** DATA FOR REVIEW **
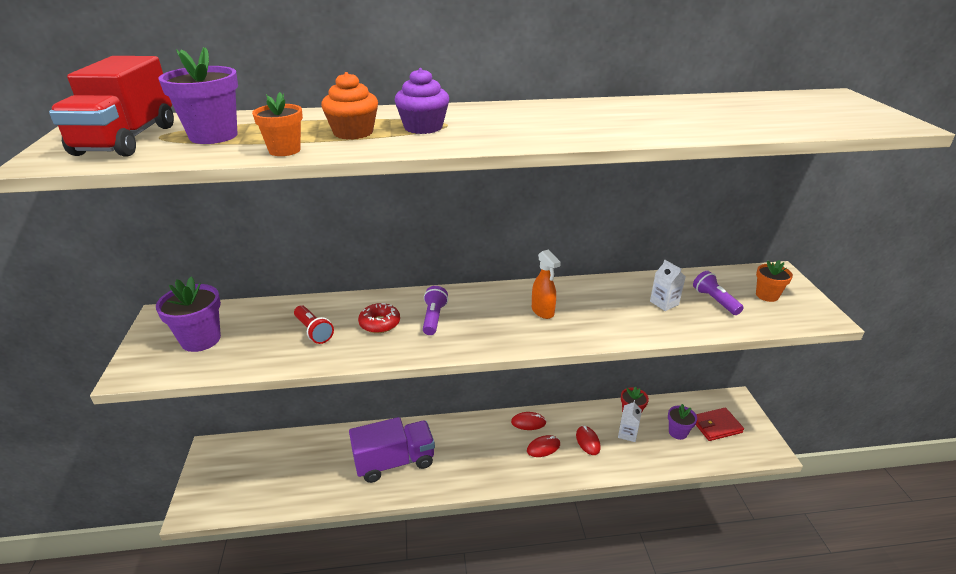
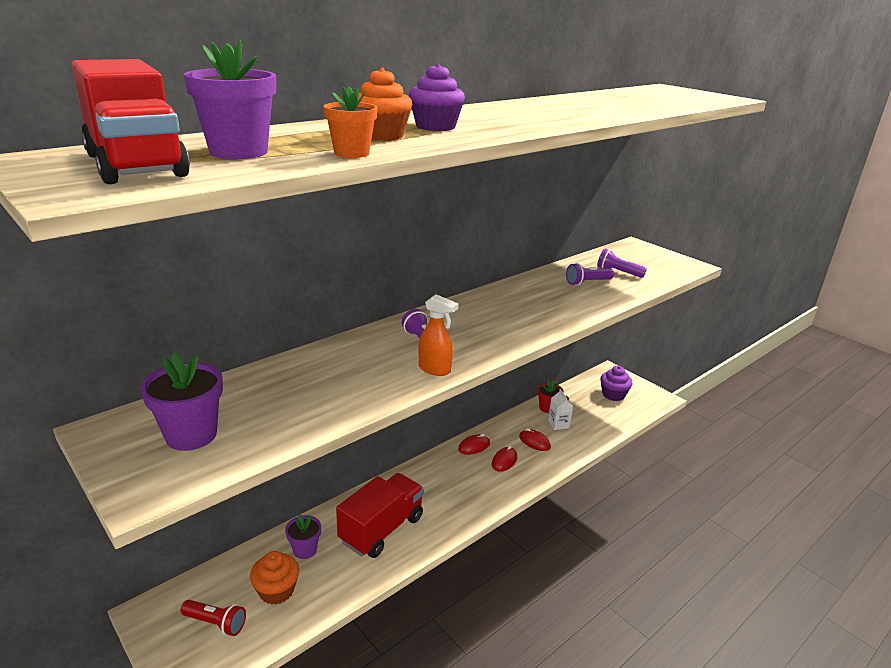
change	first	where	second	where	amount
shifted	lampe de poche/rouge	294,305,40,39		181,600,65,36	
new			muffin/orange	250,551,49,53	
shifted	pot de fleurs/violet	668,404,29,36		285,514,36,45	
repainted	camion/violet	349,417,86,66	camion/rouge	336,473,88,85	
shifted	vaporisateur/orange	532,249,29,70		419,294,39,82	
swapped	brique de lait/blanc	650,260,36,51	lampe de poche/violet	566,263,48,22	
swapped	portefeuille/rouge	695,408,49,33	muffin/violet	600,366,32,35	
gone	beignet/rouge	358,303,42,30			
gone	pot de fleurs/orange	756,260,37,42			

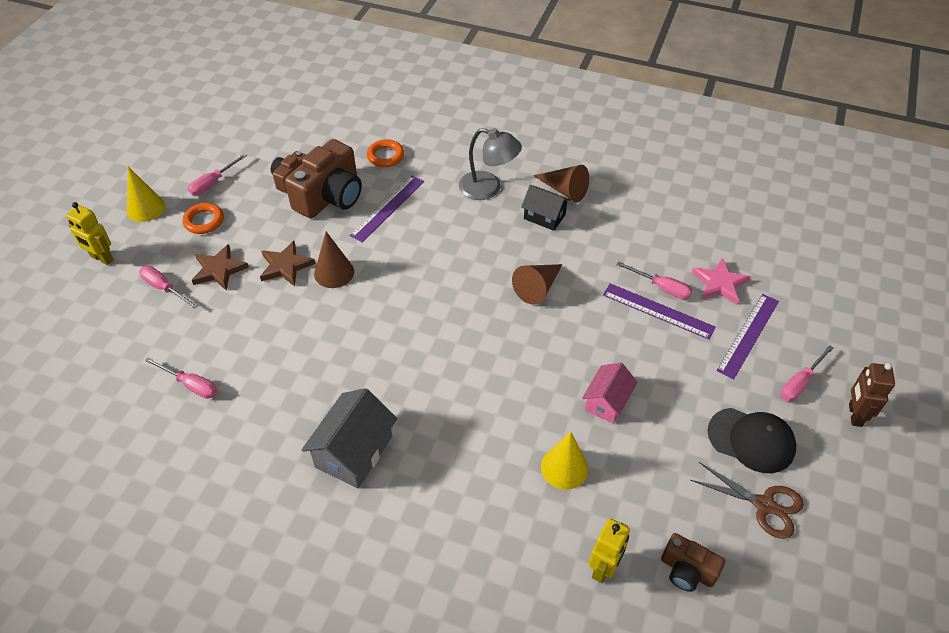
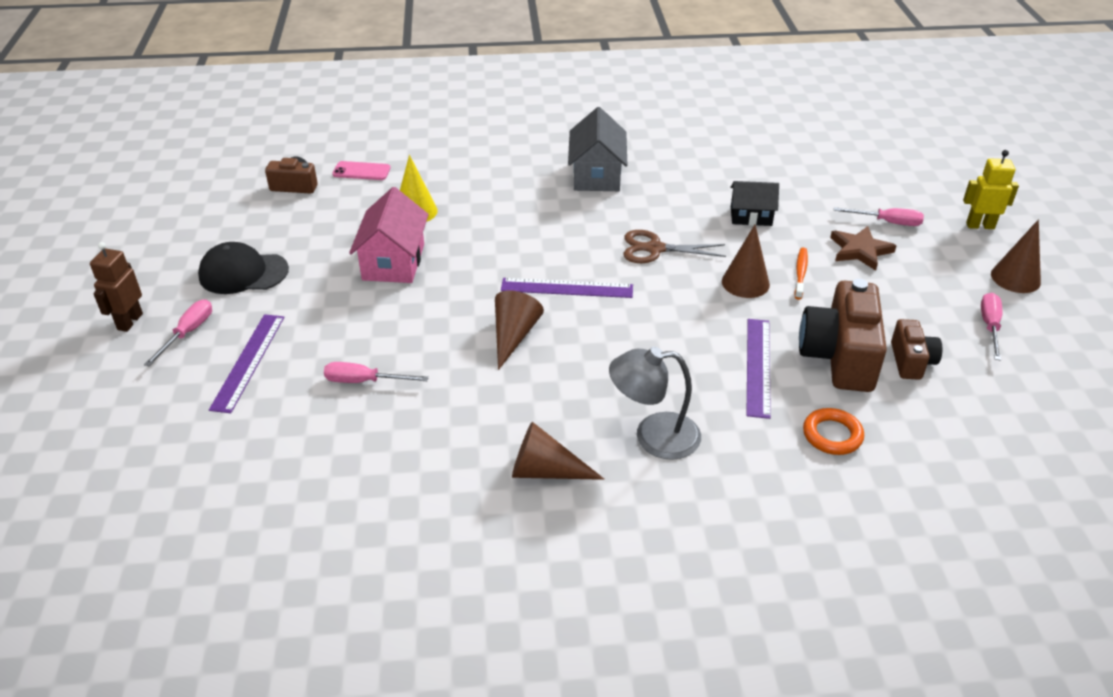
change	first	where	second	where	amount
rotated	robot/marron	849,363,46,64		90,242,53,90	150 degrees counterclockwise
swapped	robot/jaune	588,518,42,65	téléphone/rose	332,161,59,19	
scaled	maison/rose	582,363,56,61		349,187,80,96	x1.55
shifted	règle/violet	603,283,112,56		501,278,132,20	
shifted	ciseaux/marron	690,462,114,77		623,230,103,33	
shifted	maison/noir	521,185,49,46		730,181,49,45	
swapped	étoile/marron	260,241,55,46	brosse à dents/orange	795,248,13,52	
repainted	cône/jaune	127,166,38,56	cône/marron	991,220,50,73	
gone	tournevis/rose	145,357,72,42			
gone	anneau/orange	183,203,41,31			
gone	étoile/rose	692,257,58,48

==

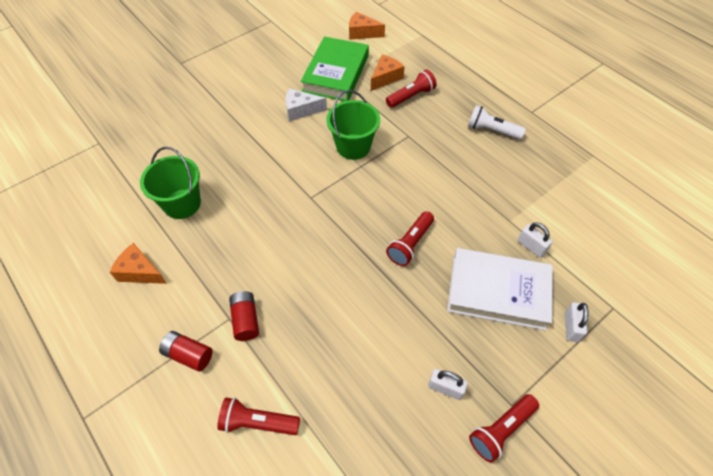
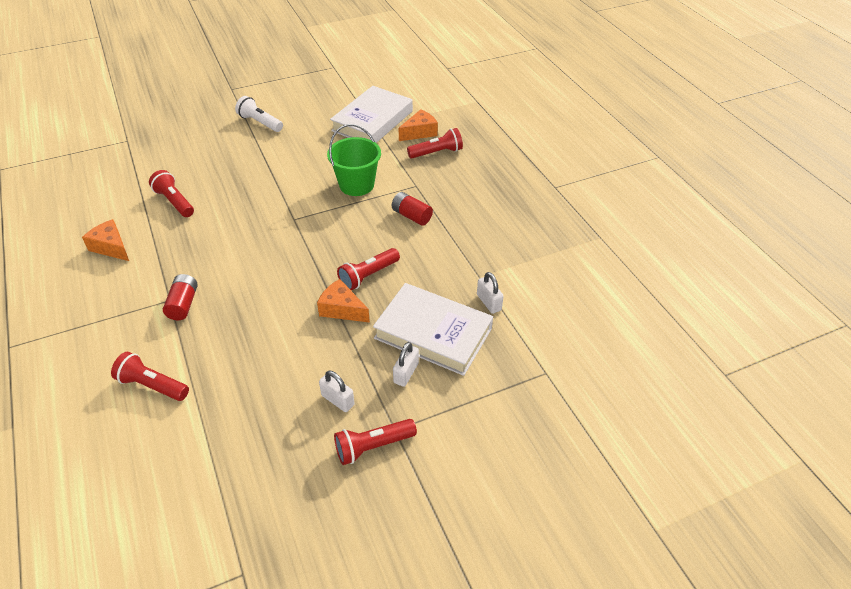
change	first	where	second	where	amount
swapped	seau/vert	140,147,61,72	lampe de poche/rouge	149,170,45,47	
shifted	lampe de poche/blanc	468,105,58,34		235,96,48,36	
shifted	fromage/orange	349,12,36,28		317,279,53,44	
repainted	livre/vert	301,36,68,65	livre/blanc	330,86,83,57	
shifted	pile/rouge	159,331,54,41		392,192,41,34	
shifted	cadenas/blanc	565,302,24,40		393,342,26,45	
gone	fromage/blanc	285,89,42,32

** YOUR OBJECTIVE **
Select the lines in this material that hold the word "muffin", leaving none out.

** EXERCISE SOLUTION **
new			muffin/orange	250,551,49,53	
swapped	portefeuille/rouge	695,408,49,33	muffin/violet	600,366,32,35	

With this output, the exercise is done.